▸ Task to complete
Setting aside any pictures, reproduce the data exactly.

▸ Given data
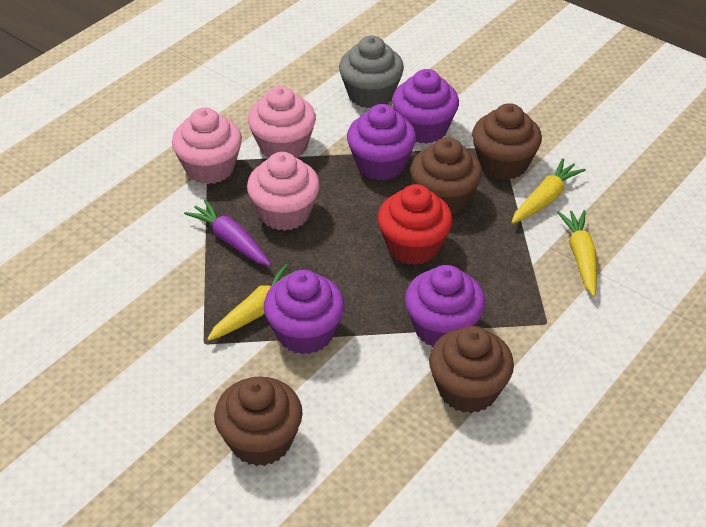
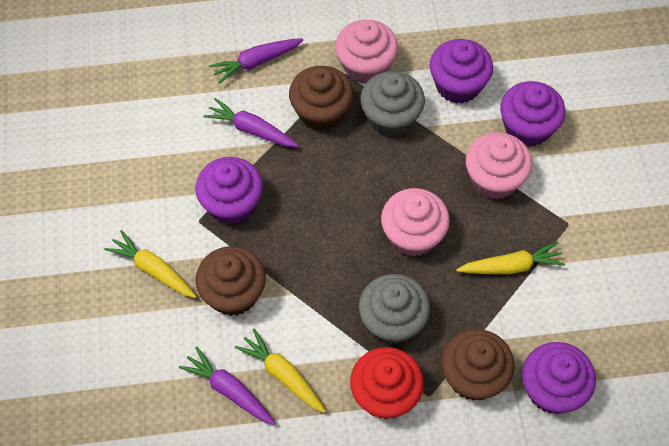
brown cupcake: 4 -> 3
grey cupcake: 1 -> 2
purple carrot: 1 -> 3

▸ Exercise output
brown cupcake: 4 -> 3
grey cupcake: 1 -> 2
purple carrot: 1 -> 3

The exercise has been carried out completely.